» **THE PROBLEM**:
Search the records below for "purple"; copy each line that has it.

[Image change detection data]
+---+
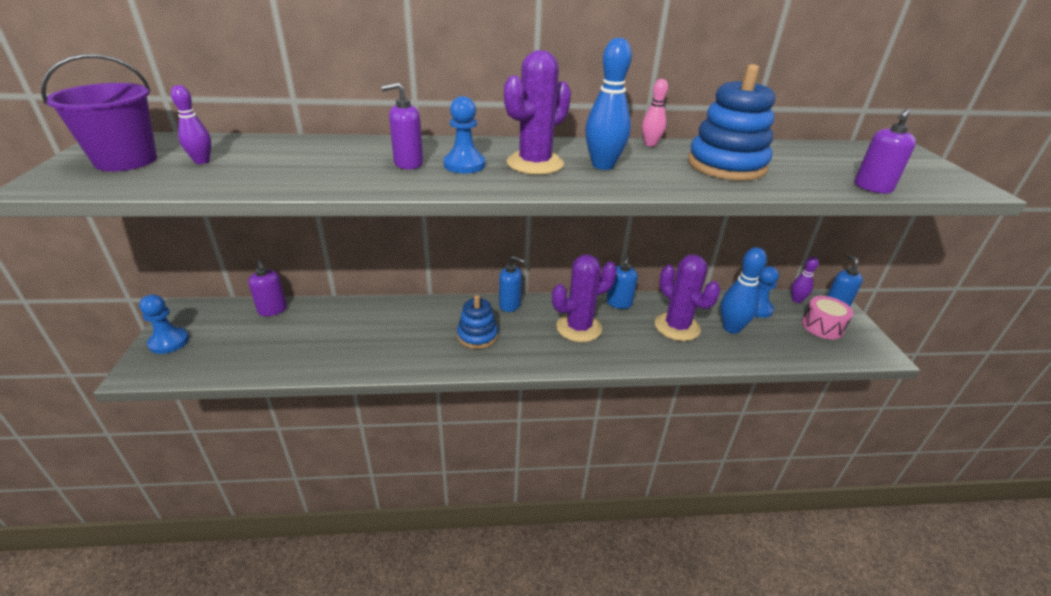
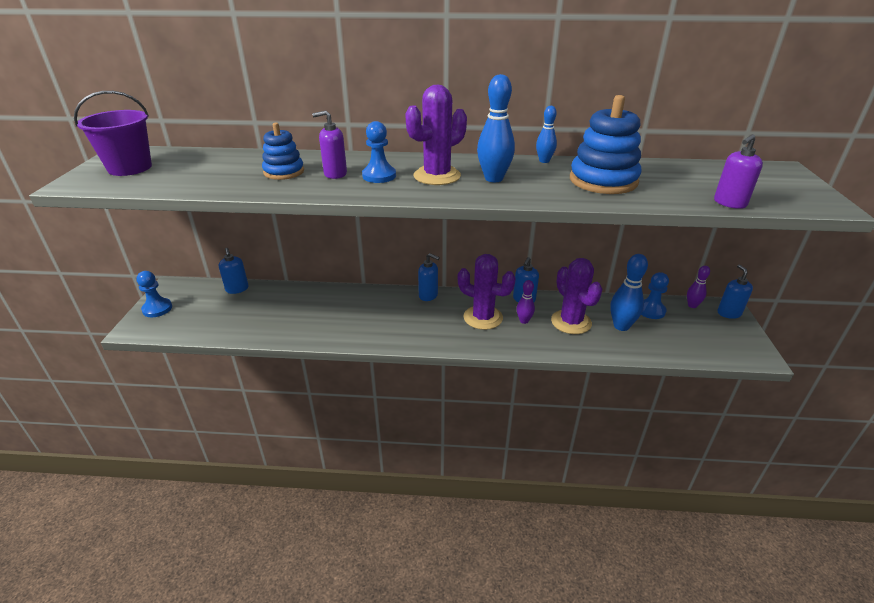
camera: 10 degrees right, 0 degrees up
(202, 161) = (182, 169): purple bowling pin -> purple bowling pin (524, 321)
(273, 310) = (237, 289): purple soap dispenser -> blue soap dispenser
(477, 336) = (395, 319): blue stacking toy -> blue stacking toy (284, 172)
(579, 328) = (483, 317): purple cactus -> purple cactus turned 45 degrees clockwise
(650, 144) = (544, 161): pink bowling pin -> blue bowling pin
(822, 326) = (709, 330): pink drum -> none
+---+
» **OUTPUT BELOW**:
(202, 161) = (182, 169): purple bowling pin -> purple bowling pin (524, 321)
(273, 310) = (237, 289): purple soap dispenser -> blue soap dispenser
(579, 328) = (483, 317): purple cactus -> purple cactus turned 45 degrees clockwise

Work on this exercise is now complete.